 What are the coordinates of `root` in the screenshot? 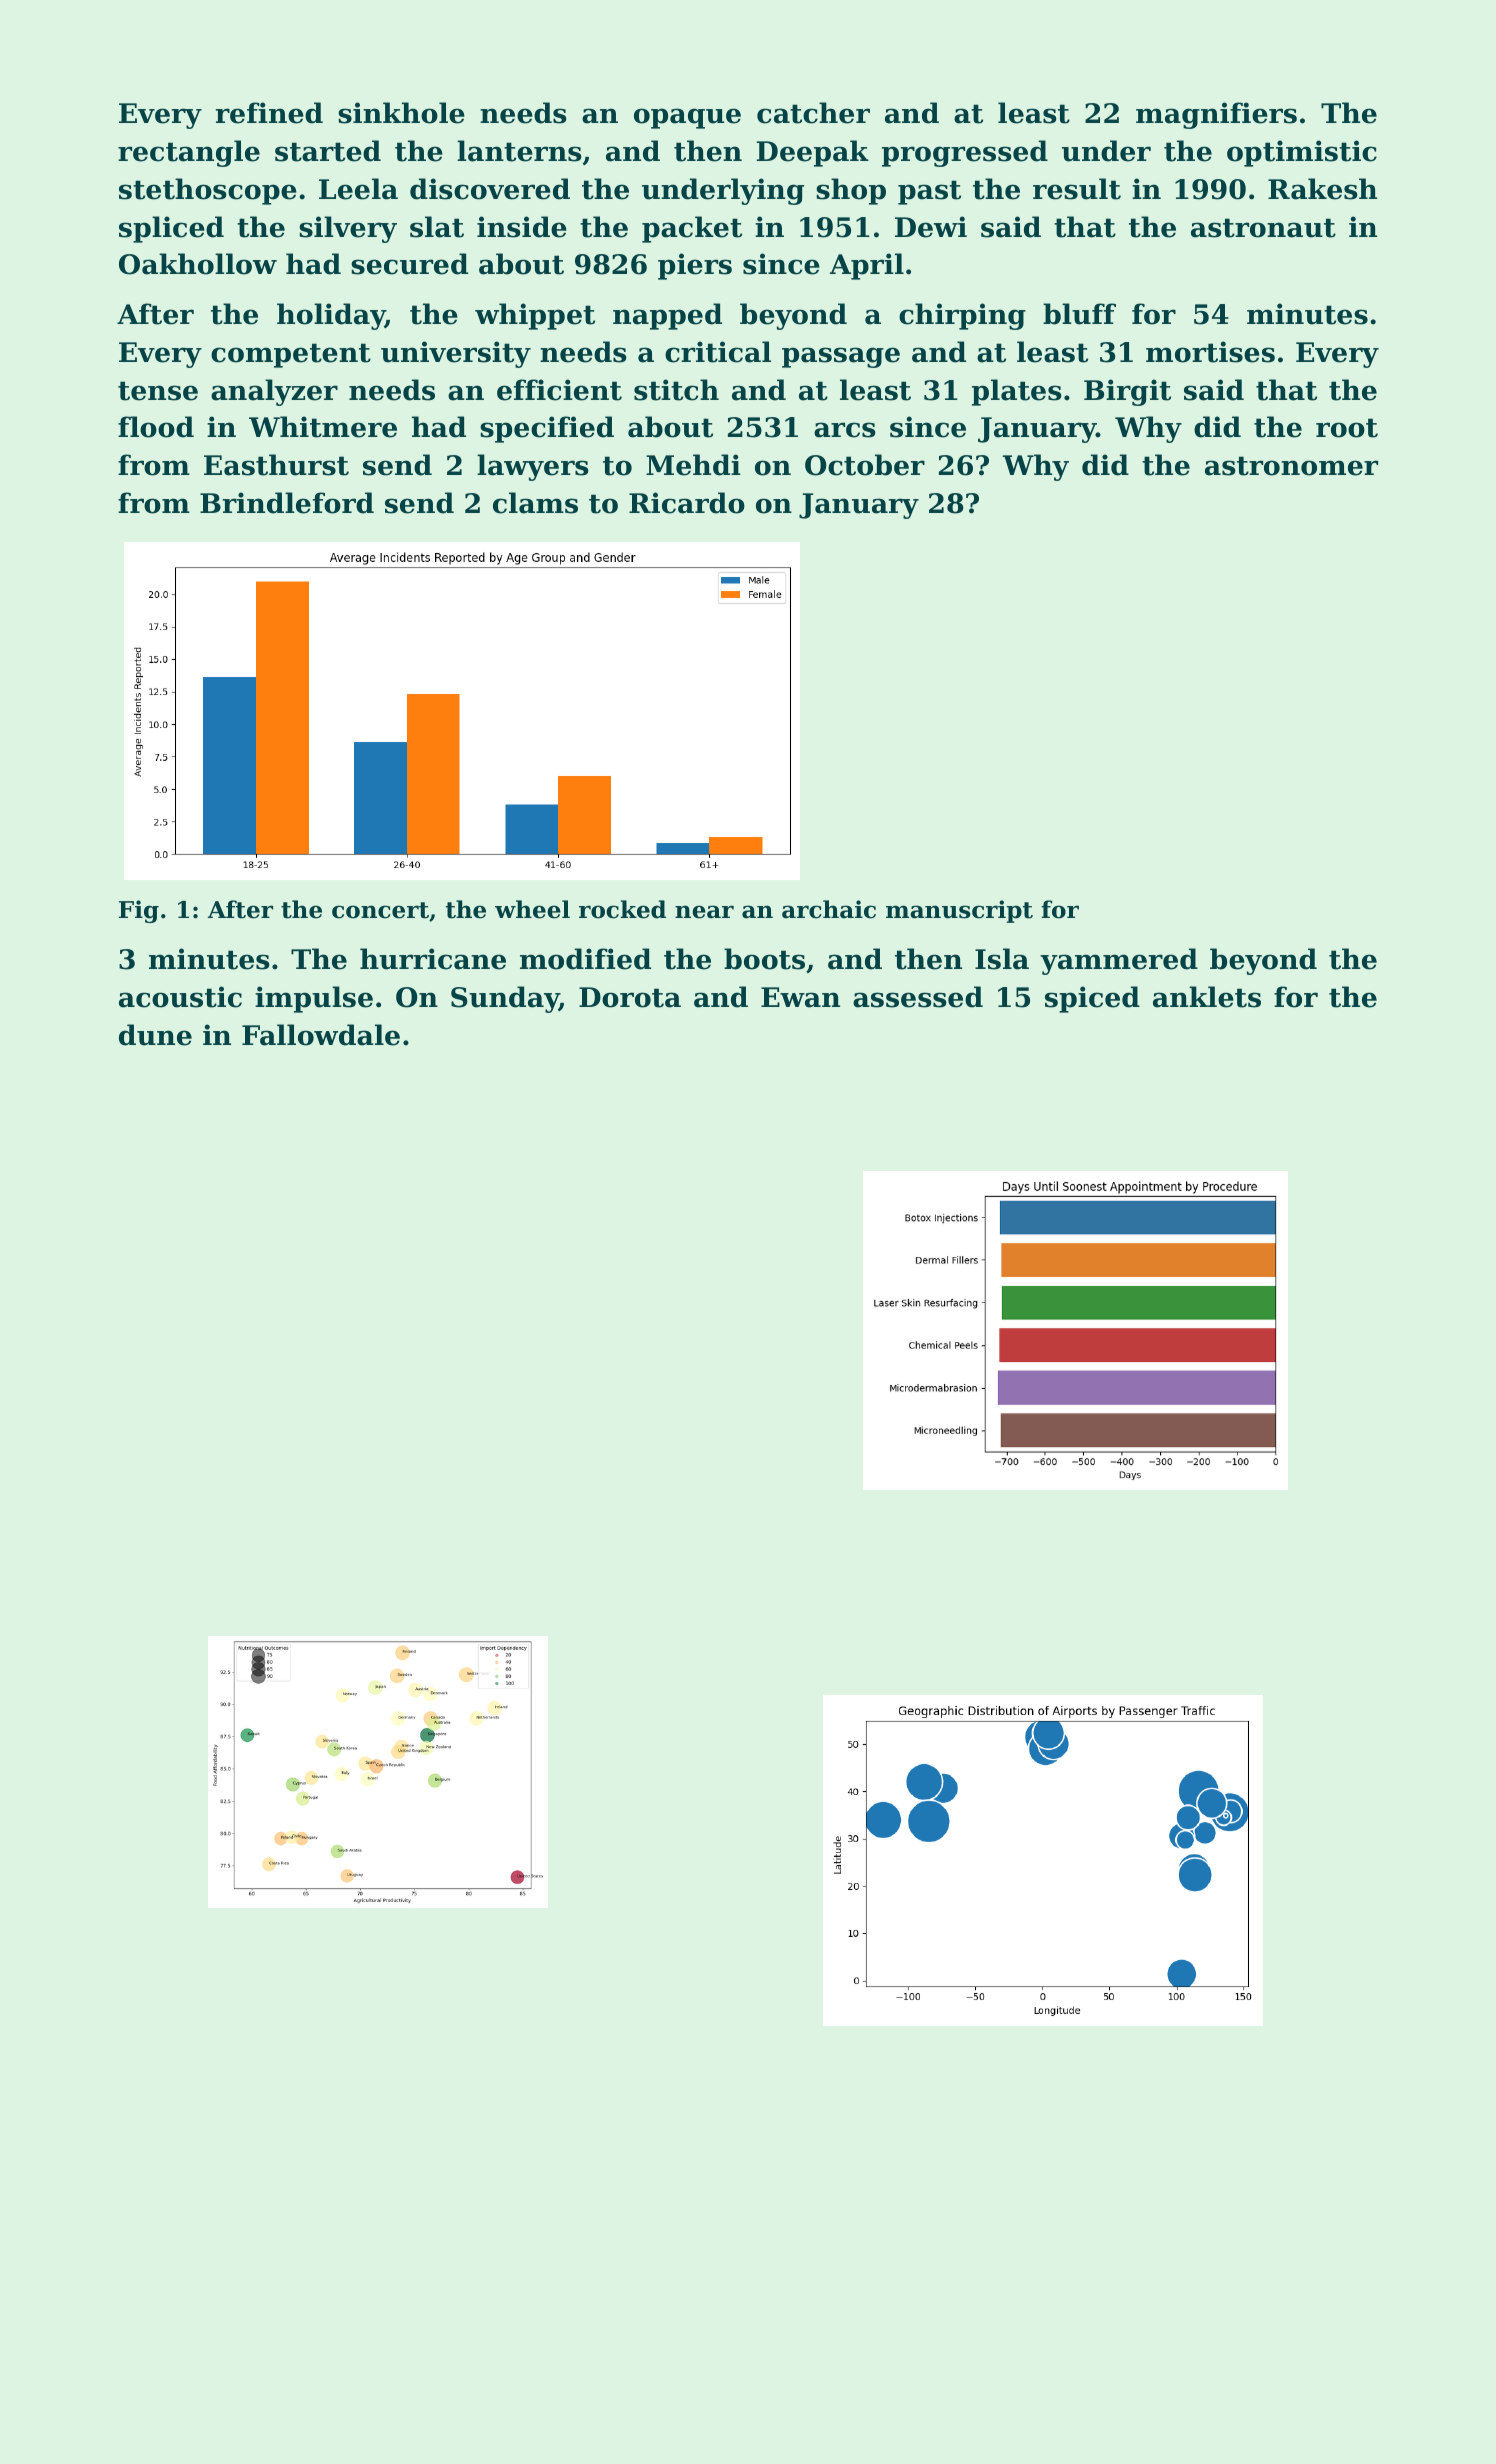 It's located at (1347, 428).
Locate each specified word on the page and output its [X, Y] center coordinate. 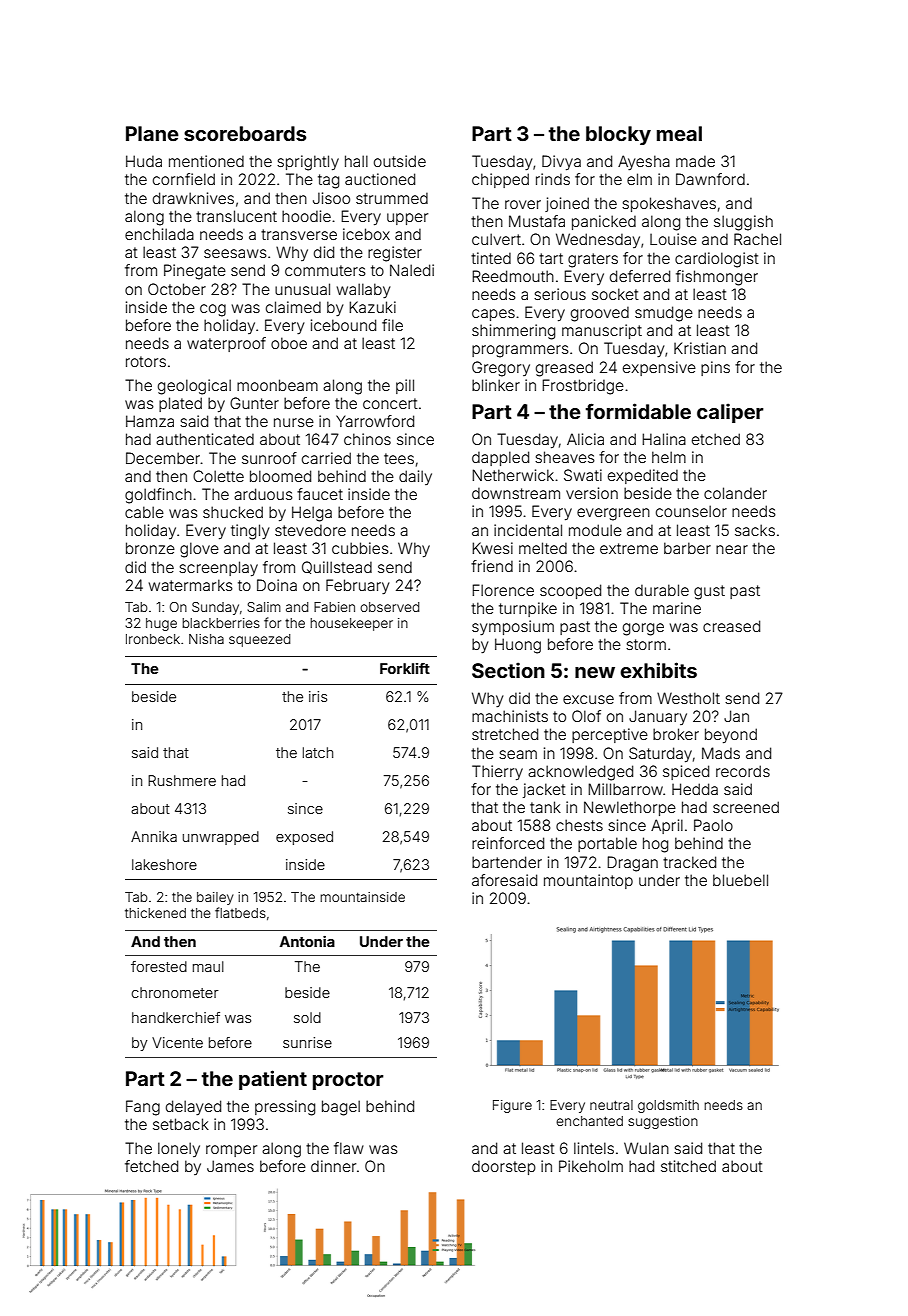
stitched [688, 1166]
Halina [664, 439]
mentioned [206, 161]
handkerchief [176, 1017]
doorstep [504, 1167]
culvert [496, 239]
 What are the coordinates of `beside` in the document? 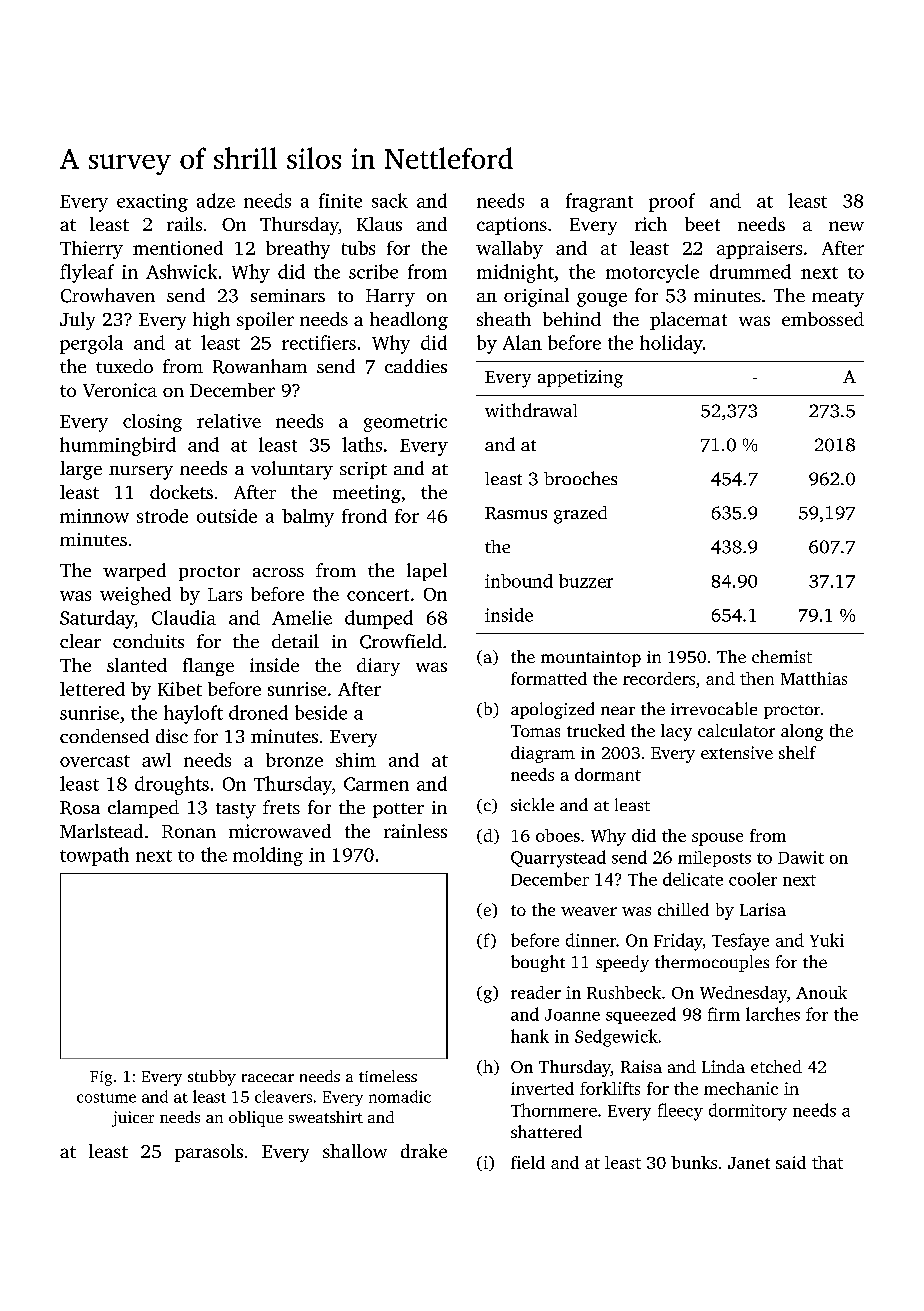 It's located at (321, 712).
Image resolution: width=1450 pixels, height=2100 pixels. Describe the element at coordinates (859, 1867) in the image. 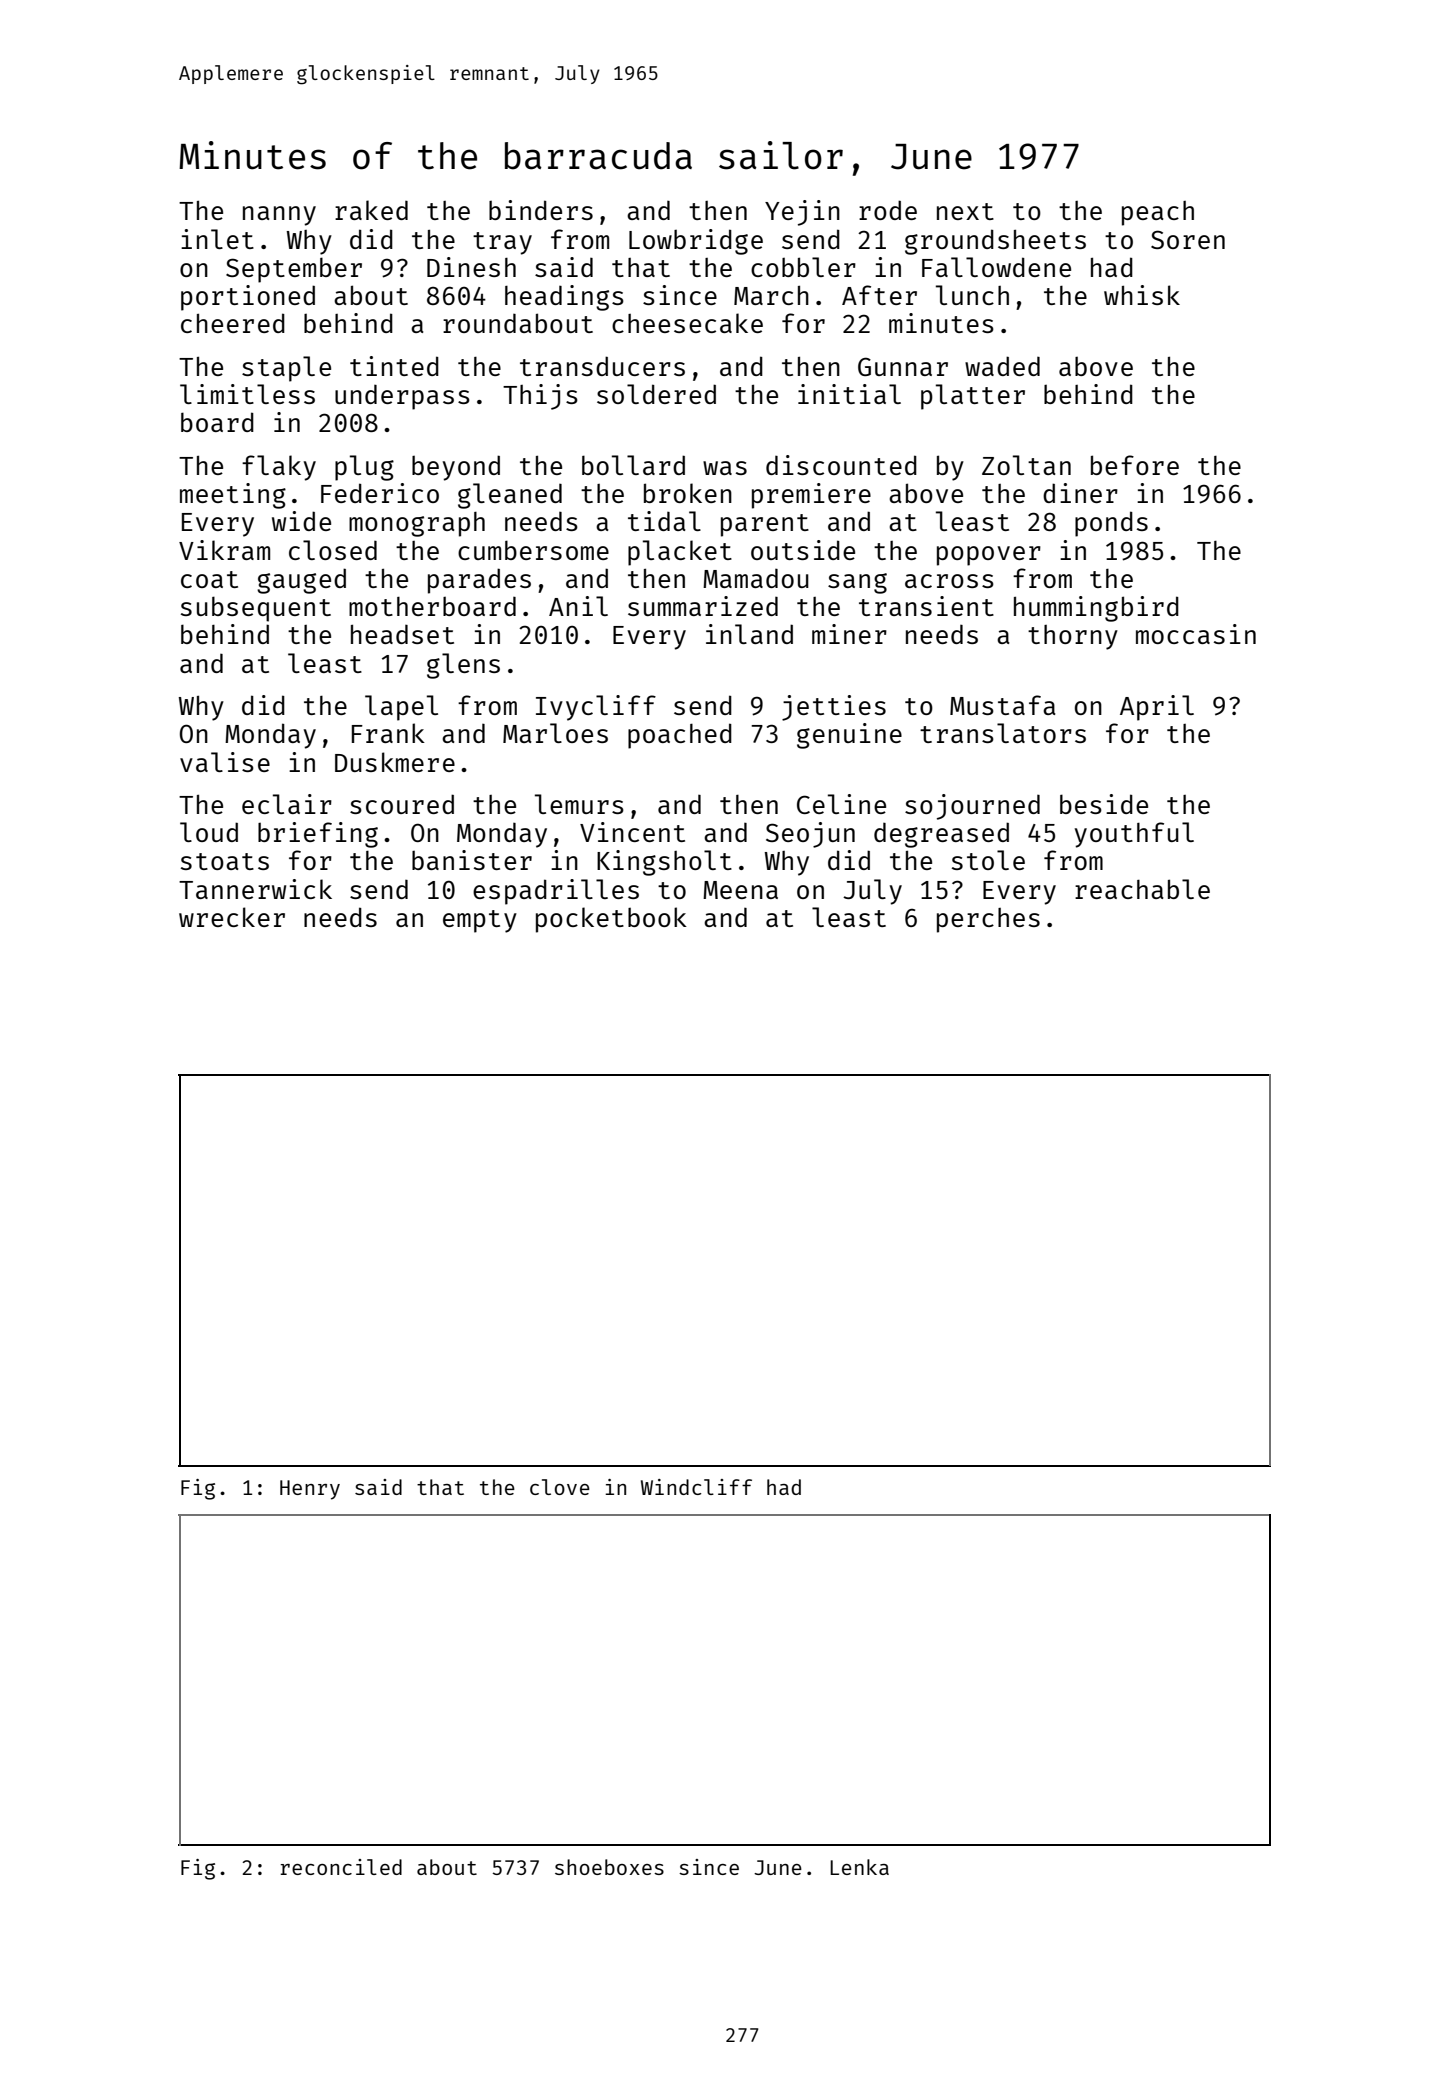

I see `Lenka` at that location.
☆ ☆ ☆ ☆
**Problem**:
Repeat the listing starting at the line containing "Image resolution: width=1450" and ending at the end of the listing, substituting "Identify" for "Describe" and changing nothing else. Leave the pictures out.

**Solved exercise**:
Image resolution: width=1450 pixels, height=2100 pixels. Identify the element at coordinates (859, 1867) in the image. 

I see `Lenka` at that location.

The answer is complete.